INSTRUCTIONS FOR THE TASK
Word for word, restate the entries below from their first line through the line that contains "shifted | nemibedul".
[[ GIVEN ENTRIES open ]]
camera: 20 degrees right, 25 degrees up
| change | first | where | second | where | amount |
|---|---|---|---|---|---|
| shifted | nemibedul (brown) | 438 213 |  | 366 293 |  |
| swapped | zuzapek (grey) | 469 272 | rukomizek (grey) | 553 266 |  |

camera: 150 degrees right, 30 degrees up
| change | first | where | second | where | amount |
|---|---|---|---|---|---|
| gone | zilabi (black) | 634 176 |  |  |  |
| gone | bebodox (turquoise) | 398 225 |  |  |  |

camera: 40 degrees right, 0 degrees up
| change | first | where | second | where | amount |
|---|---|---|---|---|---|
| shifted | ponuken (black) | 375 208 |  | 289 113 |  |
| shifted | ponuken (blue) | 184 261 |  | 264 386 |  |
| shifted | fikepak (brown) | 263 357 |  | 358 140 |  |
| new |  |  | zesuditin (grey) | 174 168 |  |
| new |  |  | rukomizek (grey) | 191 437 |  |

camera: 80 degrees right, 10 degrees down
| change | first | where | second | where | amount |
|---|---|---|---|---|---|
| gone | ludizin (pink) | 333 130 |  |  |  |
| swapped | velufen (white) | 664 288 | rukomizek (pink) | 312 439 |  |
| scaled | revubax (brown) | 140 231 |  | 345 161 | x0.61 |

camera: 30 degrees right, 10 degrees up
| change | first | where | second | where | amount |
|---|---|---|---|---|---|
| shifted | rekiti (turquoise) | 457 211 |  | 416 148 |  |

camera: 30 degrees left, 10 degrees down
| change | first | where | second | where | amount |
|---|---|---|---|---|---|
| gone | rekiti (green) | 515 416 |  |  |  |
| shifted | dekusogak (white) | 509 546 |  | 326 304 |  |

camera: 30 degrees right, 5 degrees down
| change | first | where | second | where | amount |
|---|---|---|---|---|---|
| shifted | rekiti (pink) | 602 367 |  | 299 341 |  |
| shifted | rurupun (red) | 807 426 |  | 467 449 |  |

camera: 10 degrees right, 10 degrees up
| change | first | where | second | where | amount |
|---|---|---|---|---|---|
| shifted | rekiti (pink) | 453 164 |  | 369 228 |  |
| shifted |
[[ GIVEN ENTRIES closed ]]
THE COMPLETED TASK
camera: 20 degrees right, 25 degrees up
| change | first | where | second | where | amount |
|---|---|---|---|---|---|
| shifted | nemibedul (brown) | 438 213 |  | 366 293 |  |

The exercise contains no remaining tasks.